# [Try it]
Retype the entries exactly, but skip the pictures.

*** Task data Section Begins ***

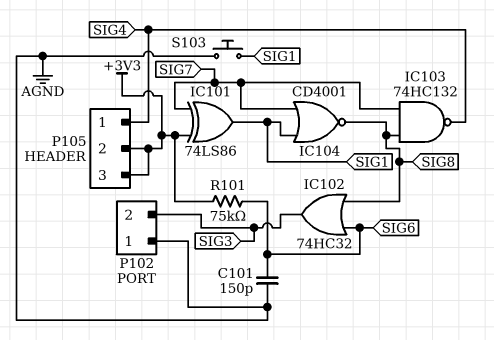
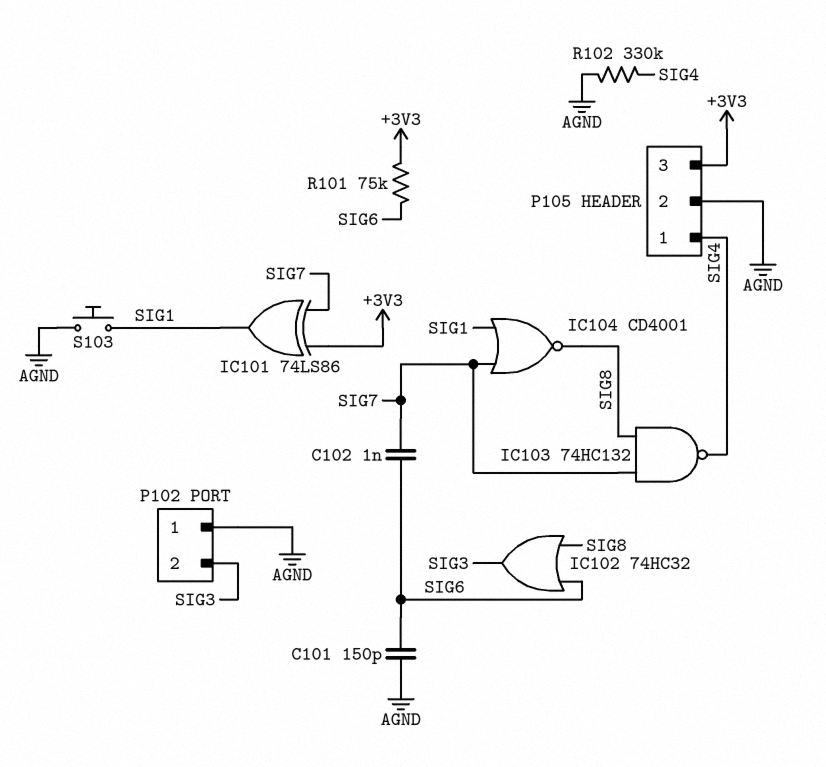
C102: none -> 1nF (SIG6, SIG7)
P105 pin 2: +3V3 -> AGND
R102: none -> 330k (AGND, SIG4)

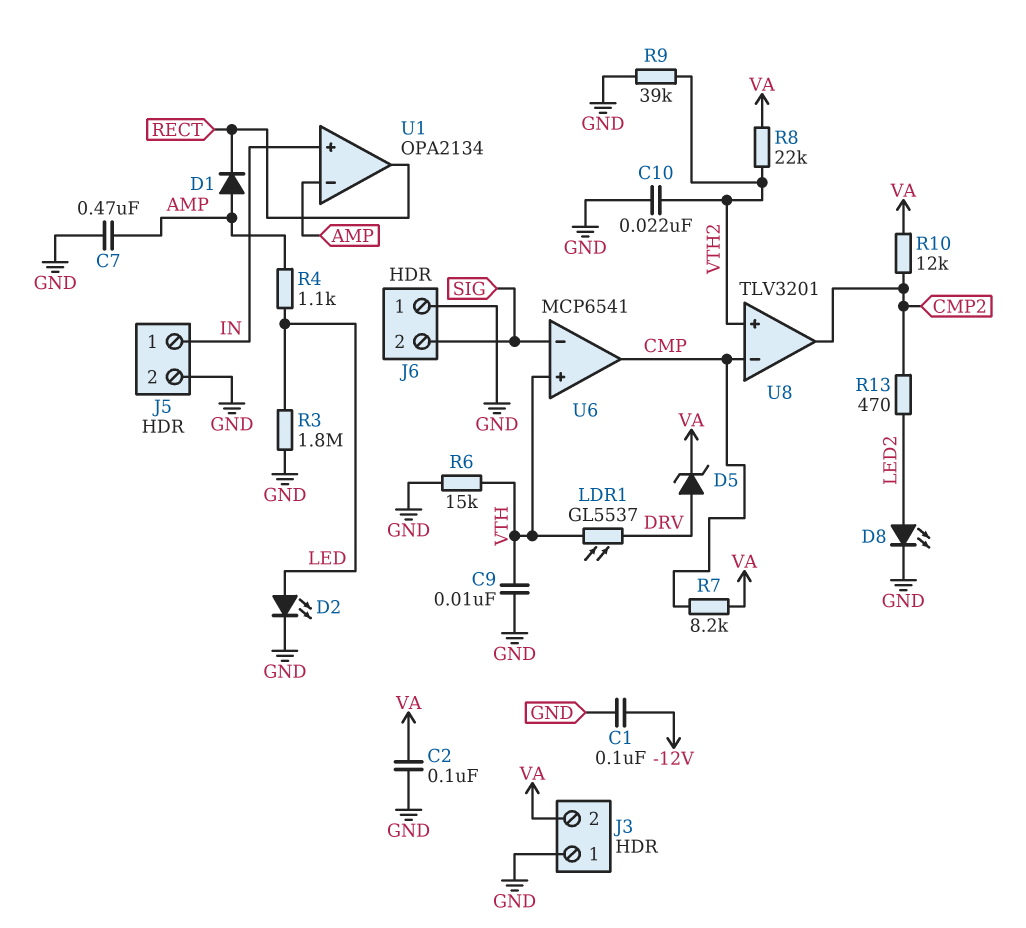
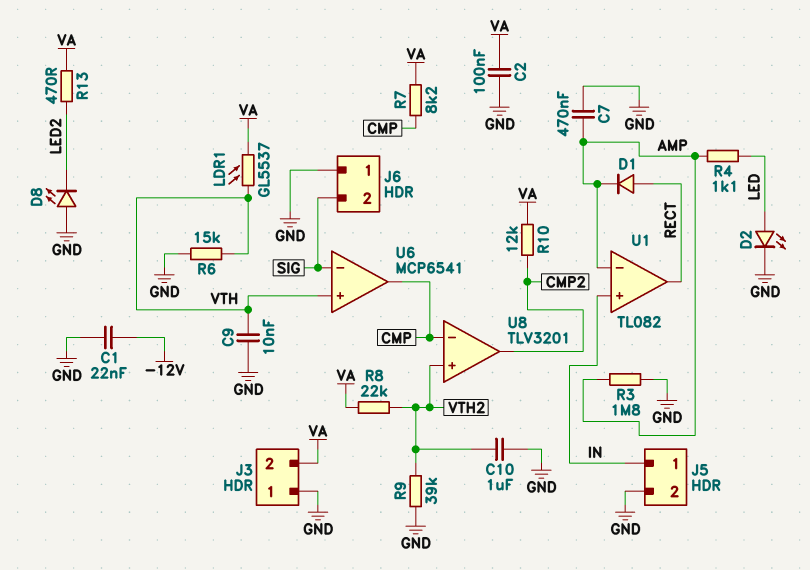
C1: 100nF (-12V, GND) -> 22nF (-12V, GND)
C10: 22nF (GND, VTH2) -> 1uF (GND, VTH2)
D1: diode (A AMP, K RECT) -> diode (A RECT, K AMP)
D5: zener (A DRV, K VA) -> none
D8: LED (A LED2, K GND) -> LED (A GND, K LED2)
LDR1: GL5537 (DRV, VTH) -> GL5537 (VA, VTH)
R3: 1.8M (GND, LED) -> 1.8M (AMP, GND)
R13: 470 (CMP2, LED2) -> 470 (LED2, VA)
U1: OPA2134 -> TL082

*** Task data Section Ends ***

# [Written solution]
C102: none -> 1nF (SIG6, SIG7)
P105 pin 2: +3V3 -> AGND
R102: none -> 330k (AGND, SIG4)

C1: 100nF (-12V, GND) -> 22nF (-12V, GND)
C10: 22nF (GND, VTH2) -> 1uF (GND, VTH2)
D1: diode (A AMP, K RECT) -> diode (A RECT, K AMP)
D5: zener (A DRV, K VA) -> none
D8: LED (A LED2, K GND) -> LED (A GND, K LED2)
LDR1: GL5537 (DRV, VTH) -> GL5537 (VA, VTH)
R3: 1.8M (GND, LED) -> 1.8M (AMP, GND)
R13: 470 (CMP2, LED2) -> 470 (LED2, VA)
U1: OPA2134 -> TL082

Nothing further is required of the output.